((

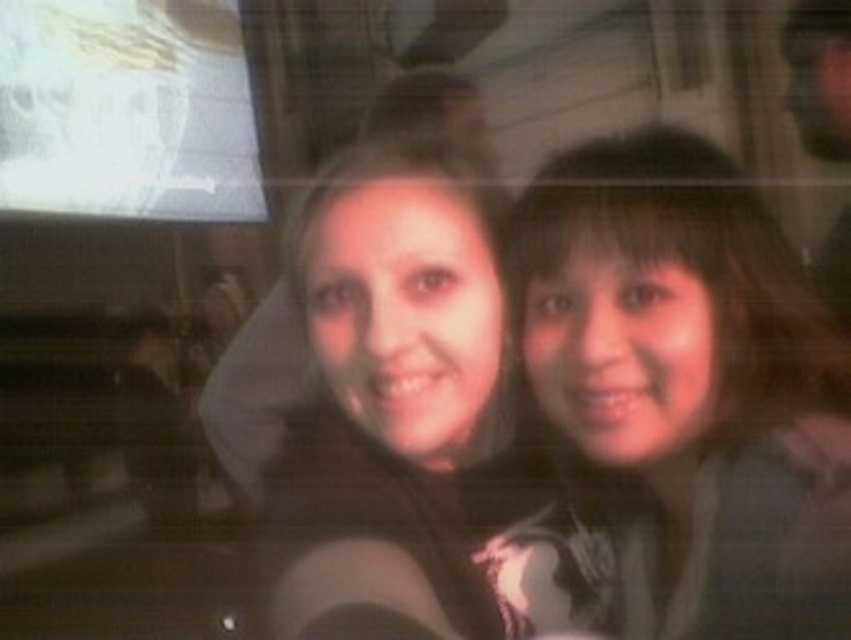
Question: Which point is closer to the camera?

Choices:
 (A) (523, 586)
 (B) (817, 134)

Answer: (A)

Question: Is smooth brown hair at right to the left of smooth brown hair at upper right from the viewer's perspective?

Choices:
 (A) yes
 (B) no

Answer: (A)

Question: Which of the following is the farthest from the observer?

Choices:
 (A) (794, 506)
 (B) (843, 161)

Answer: (B)

Question: Is smooth brown hair at right below smooth brown hair at upper right?

Choices:
 (A) yes
 (B) no

Answer: (A)

Question: Does smooth brown hair at right appear on the right side of smooth brown hair at upper right?

Choices:
 (A) no
 (B) yes

Answer: (A)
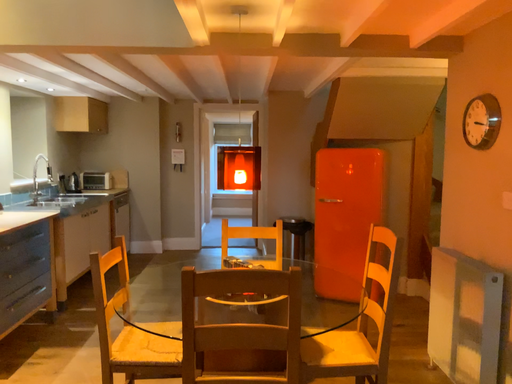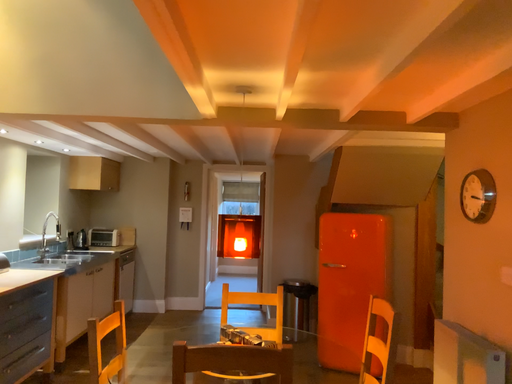
Question: Which way did the camera rotate in the video?

Choices:
 (A) rotated upward
 (B) rotated downward

Answer: (A)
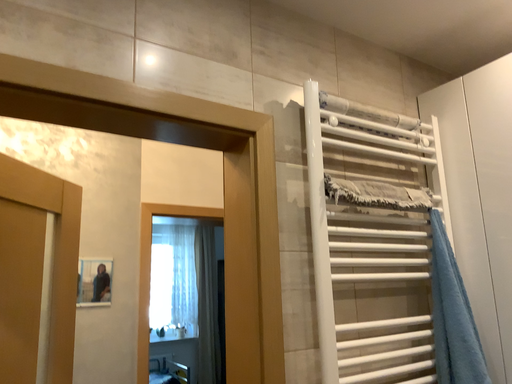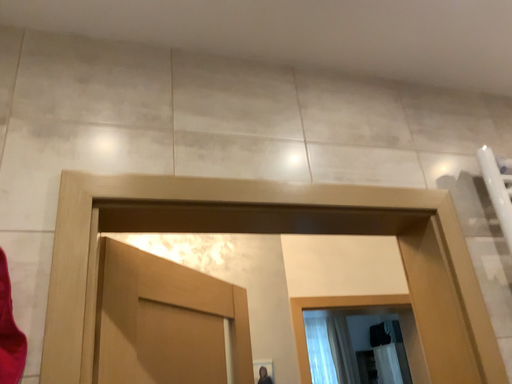
Question: How did the camera likely rotate when shooting the video?

Choices:
 (A) rotated downward
 (B) rotated upward

Answer: (B)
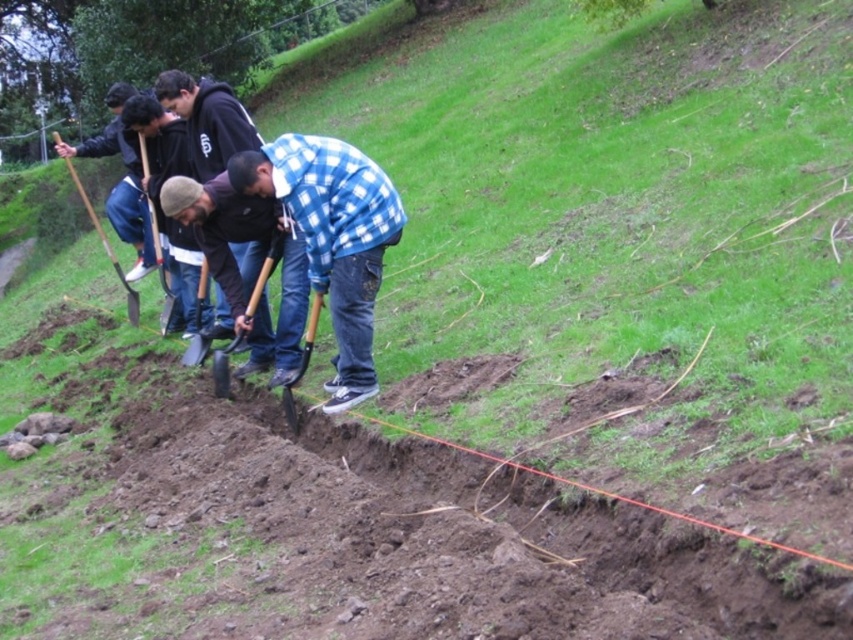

))

Yukarıdaki öğelerin hepsini satırlarında hiçbir değişiklik yapmadan aynen yazın. Resimleri yanıta dahil etmeyin.

→ Yanıt aşağıdadır
Question: Which point is closer to the camera?

Choices:
 (A) (523, 586)
 (B) (817, 134)

Answer: (A)

Question: Is smooth brown hair at right to the left of smooth brown hair at upper right from the viewer's perspective?

Choices:
 (A) yes
 (B) no

Answer: (A)

Question: Which of the following is the farthest from the observer?

Choices:
 (A) (794, 506)
 (B) (843, 161)

Answer: (B)

Question: Is smooth brown hair at right below smooth brown hair at upper right?

Choices:
 (A) yes
 (B) no

Answer: (A)

Question: Does smooth brown hair at right appear on the right side of smooth brown hair at upper right?

Choices:
 (A) no
 (B) yes

Answer: (A)
Question: Which way did the camera rotate in the video?

Choices:
 (A) rotated upward
 (B) rotated downward

Answer: (A)
Question: How did the camera likely rotate when shooting the video?

Choices:
 (A) rotated downward
 (B) rotated upward

Answer: (B)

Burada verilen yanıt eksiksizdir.